START INFORMATION SHOWN

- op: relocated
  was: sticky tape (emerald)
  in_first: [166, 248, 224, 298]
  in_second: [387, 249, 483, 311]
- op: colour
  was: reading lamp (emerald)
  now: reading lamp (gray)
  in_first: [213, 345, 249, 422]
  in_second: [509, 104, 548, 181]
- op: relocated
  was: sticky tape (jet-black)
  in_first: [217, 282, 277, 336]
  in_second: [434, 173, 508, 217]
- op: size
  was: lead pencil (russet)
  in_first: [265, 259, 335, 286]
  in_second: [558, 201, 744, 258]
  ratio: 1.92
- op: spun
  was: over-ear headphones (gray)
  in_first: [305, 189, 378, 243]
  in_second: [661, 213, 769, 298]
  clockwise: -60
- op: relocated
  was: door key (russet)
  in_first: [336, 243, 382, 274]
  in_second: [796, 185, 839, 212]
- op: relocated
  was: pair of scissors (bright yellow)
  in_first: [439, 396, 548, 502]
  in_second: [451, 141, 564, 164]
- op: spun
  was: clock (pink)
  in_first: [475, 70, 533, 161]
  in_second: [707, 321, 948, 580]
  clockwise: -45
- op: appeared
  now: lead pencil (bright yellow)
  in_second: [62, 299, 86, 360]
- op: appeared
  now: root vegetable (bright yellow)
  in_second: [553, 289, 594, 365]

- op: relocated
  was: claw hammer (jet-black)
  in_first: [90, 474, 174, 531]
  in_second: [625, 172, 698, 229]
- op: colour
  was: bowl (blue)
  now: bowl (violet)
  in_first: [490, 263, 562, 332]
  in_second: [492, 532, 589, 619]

END INFORMATION SHOWN
START INFORMATION SHOWN

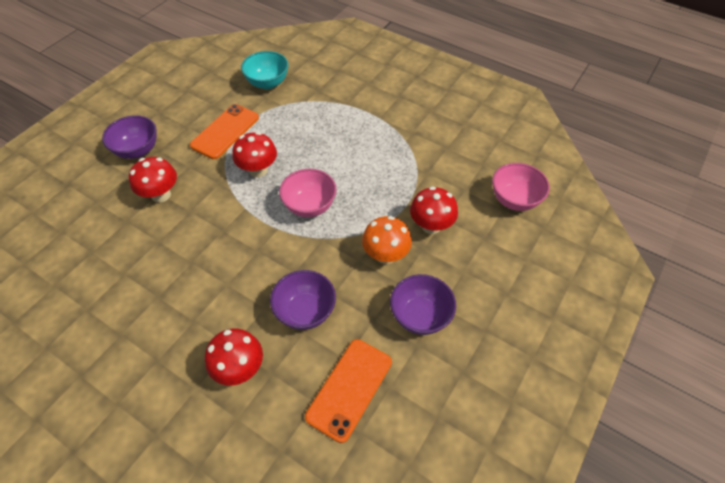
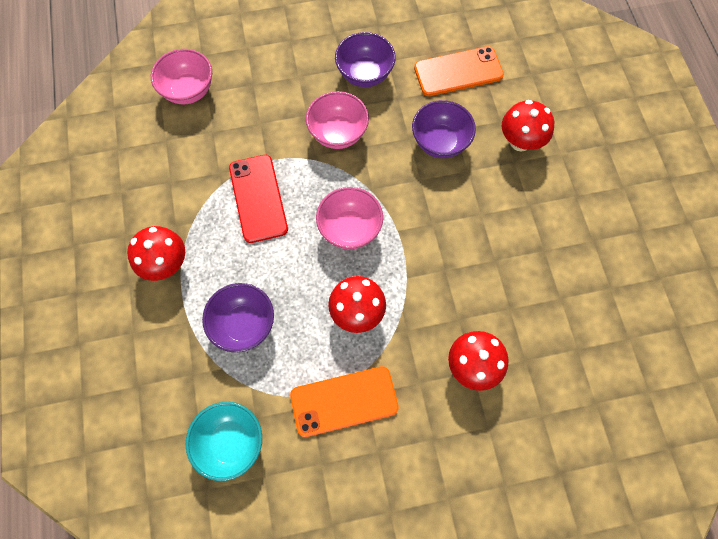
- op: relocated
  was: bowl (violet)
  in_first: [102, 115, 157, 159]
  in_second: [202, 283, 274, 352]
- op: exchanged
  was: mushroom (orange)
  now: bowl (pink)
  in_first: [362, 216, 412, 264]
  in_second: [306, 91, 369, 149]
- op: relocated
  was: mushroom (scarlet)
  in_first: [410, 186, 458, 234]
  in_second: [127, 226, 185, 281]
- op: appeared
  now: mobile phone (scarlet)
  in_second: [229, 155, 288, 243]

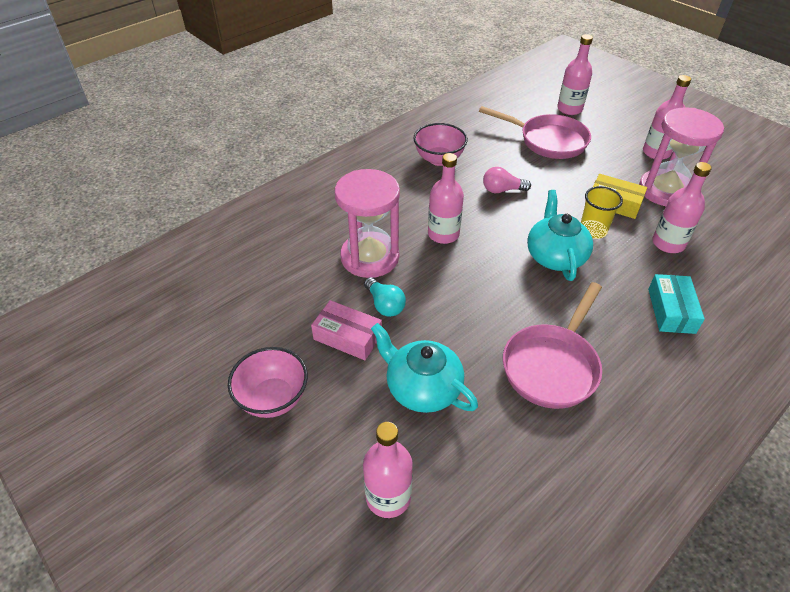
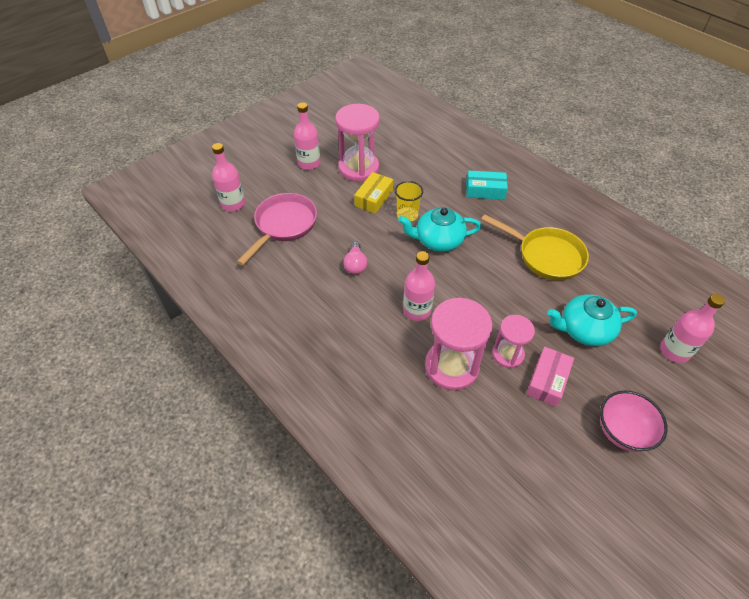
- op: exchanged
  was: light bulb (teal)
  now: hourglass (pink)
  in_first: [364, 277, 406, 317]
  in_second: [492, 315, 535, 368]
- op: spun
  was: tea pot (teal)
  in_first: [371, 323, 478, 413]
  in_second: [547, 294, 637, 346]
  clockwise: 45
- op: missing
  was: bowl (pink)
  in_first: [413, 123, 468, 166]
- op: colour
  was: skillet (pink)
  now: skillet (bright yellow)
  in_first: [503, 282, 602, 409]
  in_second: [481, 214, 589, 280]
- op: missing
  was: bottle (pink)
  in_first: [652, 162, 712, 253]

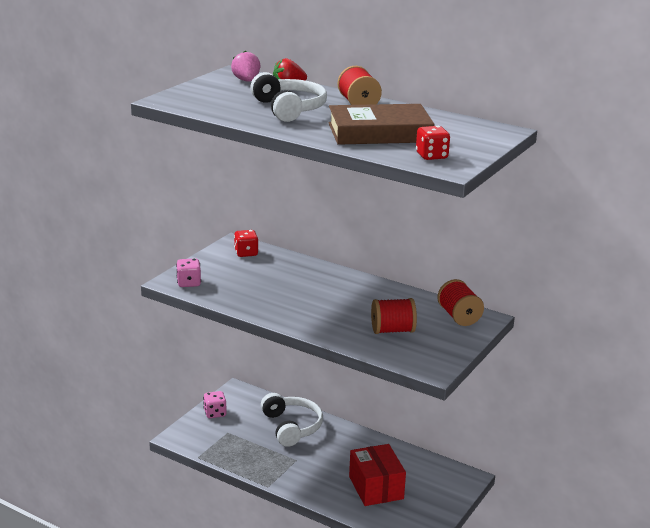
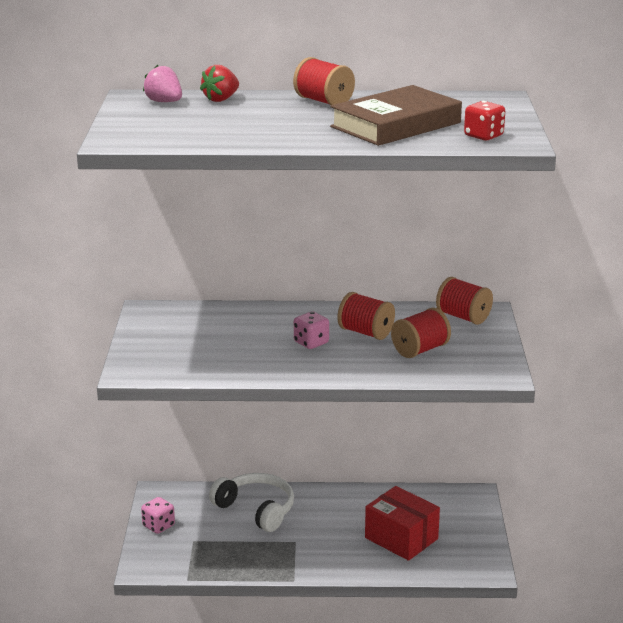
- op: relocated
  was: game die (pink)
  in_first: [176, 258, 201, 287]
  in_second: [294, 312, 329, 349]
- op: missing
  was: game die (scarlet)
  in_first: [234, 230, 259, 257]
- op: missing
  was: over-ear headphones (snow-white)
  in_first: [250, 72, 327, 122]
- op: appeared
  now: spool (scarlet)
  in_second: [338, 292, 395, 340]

END INFORMATION SHOWN

§ **PROBLEM**: If a line in the data above contains "gray", return that line.

§ **YOUR RESPONSE**:
  now: reading lamp (gray)
  was: over-ear headphones (gray)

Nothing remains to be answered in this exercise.